■ Exercise brief
All of the data below should be printed again word for word, pictures excluded.

■ Collected data
[Start of section]

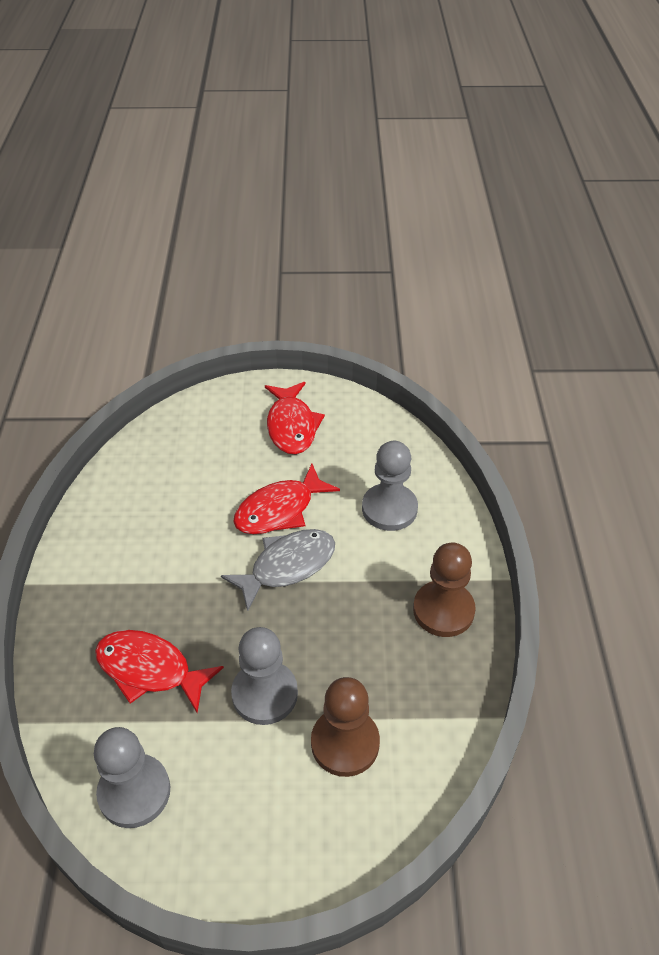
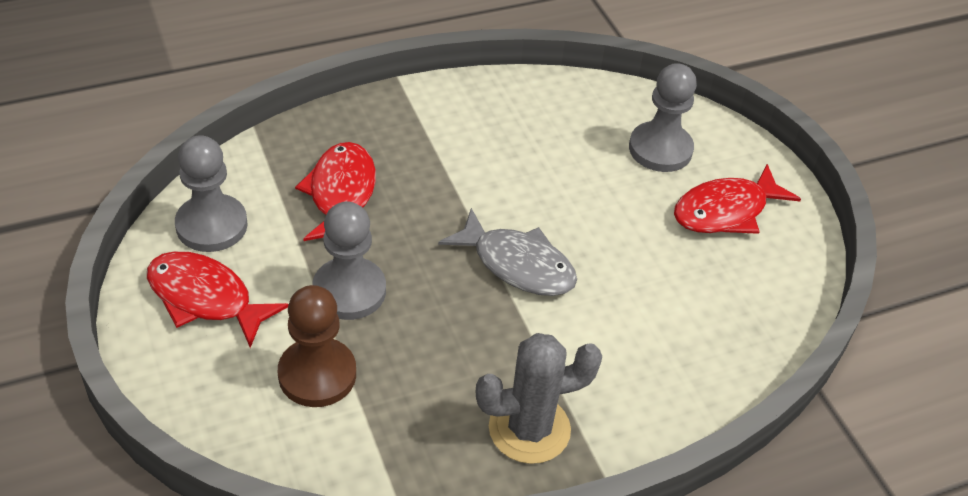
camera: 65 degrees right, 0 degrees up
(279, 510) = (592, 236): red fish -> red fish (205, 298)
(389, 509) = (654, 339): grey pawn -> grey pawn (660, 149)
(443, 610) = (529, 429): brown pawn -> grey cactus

[End of section]

■ Result
camera: 65 degrees right, 0 degrees up
(279, 510) = (592, 236): red fish -> red fish (205, 298)
(389, 509) = (654, 339): grey pawn -> grey pawn (660, 149)
(443, 610) = (529, 429): brown pawn -> grey cactus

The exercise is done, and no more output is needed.